Problem requirements.
Give the number of lines in the data below that contain "parking", with no other words.

Provided entries.

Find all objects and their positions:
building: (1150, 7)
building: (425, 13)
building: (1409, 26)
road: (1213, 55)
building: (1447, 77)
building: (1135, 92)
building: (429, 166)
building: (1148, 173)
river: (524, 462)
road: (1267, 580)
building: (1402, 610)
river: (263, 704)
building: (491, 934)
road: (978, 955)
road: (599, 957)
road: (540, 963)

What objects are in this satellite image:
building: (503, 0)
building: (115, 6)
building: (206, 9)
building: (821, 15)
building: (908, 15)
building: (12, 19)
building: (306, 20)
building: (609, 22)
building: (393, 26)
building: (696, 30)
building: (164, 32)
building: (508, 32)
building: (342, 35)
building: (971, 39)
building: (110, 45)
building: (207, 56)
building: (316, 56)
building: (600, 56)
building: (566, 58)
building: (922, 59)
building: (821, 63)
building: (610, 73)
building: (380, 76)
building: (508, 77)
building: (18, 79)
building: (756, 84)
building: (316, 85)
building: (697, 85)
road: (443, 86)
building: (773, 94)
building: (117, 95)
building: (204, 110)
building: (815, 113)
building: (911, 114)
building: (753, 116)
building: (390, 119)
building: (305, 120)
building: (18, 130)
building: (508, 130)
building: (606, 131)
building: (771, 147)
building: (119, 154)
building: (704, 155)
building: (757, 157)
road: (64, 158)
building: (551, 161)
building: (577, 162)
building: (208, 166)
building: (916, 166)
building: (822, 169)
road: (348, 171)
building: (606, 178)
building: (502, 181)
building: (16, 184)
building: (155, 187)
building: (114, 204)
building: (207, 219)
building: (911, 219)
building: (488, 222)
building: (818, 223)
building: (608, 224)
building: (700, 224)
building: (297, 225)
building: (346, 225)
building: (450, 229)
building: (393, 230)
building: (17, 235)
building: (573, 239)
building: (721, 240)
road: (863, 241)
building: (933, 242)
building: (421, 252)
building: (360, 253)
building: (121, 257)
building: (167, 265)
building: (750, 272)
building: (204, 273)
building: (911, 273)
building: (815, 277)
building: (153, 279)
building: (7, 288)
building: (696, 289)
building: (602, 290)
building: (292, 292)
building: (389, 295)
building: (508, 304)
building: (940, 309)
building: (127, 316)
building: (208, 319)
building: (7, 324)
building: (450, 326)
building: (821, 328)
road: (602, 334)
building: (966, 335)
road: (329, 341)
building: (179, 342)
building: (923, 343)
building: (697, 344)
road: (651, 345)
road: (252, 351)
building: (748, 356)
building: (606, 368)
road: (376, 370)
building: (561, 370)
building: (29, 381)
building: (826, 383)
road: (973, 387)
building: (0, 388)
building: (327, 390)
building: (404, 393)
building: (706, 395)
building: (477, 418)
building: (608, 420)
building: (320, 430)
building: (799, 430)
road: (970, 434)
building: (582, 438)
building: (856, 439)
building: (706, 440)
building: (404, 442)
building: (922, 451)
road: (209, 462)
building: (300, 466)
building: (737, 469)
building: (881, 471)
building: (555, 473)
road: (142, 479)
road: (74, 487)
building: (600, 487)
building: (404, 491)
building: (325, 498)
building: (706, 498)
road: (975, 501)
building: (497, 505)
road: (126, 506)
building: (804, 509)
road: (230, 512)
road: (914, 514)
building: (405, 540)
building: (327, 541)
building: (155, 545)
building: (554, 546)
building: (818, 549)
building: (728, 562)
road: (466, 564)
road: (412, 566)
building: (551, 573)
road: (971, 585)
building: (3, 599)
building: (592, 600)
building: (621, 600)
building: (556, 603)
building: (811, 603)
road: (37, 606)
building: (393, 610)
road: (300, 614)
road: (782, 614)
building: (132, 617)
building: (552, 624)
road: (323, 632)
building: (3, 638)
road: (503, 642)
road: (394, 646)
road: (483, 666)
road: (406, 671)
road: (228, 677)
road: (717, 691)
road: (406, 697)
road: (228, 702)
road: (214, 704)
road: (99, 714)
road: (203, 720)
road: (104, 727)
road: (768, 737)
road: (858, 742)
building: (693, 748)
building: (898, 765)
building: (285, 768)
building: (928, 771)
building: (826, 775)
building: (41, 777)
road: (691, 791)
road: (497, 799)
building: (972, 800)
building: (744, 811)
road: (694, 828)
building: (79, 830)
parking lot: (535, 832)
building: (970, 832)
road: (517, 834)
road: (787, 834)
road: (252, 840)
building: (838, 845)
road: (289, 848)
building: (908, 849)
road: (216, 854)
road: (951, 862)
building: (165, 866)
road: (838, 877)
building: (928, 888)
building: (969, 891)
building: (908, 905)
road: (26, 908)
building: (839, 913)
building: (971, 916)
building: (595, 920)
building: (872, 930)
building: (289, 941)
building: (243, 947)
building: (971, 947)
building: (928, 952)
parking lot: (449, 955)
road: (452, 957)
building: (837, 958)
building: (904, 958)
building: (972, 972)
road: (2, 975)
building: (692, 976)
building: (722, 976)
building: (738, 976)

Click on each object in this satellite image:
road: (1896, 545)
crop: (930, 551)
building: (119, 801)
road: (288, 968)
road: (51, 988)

Finished exercise.
2